** The records follows **
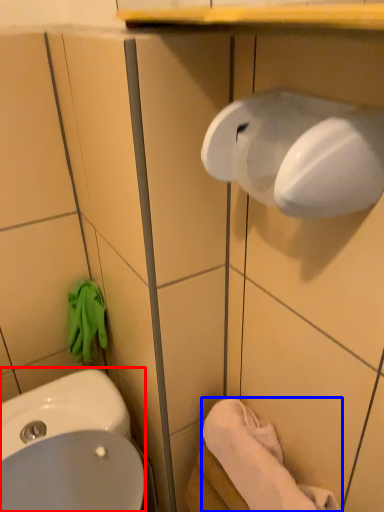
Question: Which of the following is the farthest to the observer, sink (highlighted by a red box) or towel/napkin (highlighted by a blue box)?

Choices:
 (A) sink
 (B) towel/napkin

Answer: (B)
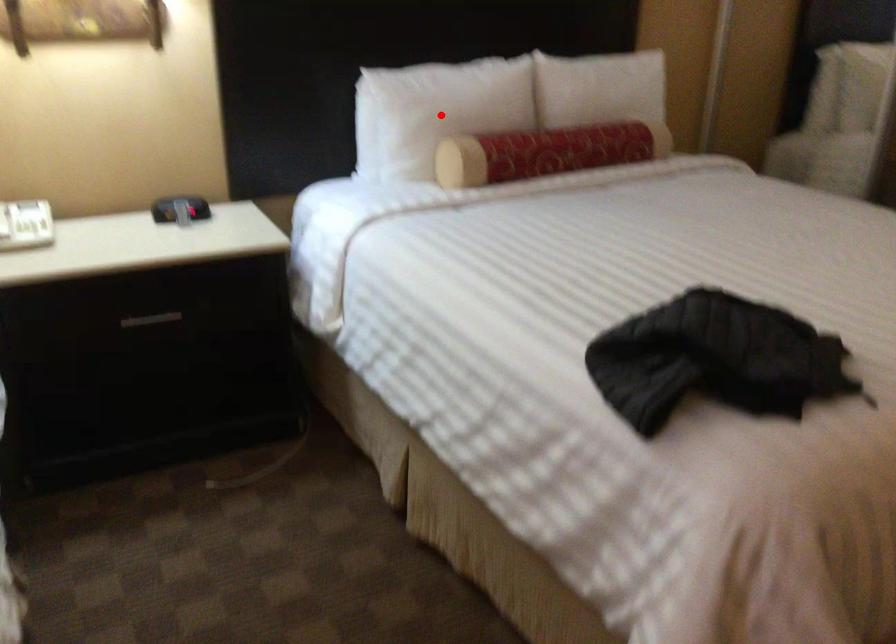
** End of The records **
Exercise description:
Rewrite the items above, substituting "outlined by" for every occurrence of "highlighted by" and keeping everything else unchanged. Omit the pictures from your answer.

Exercise solution:
Question: Which of the following is the farthest to the observer, sink (outlined by a red box) or towel/napkin (outlined by a blue box)?

Choices:
 (A) sink
 (B) towel/napkin

Answer: (B)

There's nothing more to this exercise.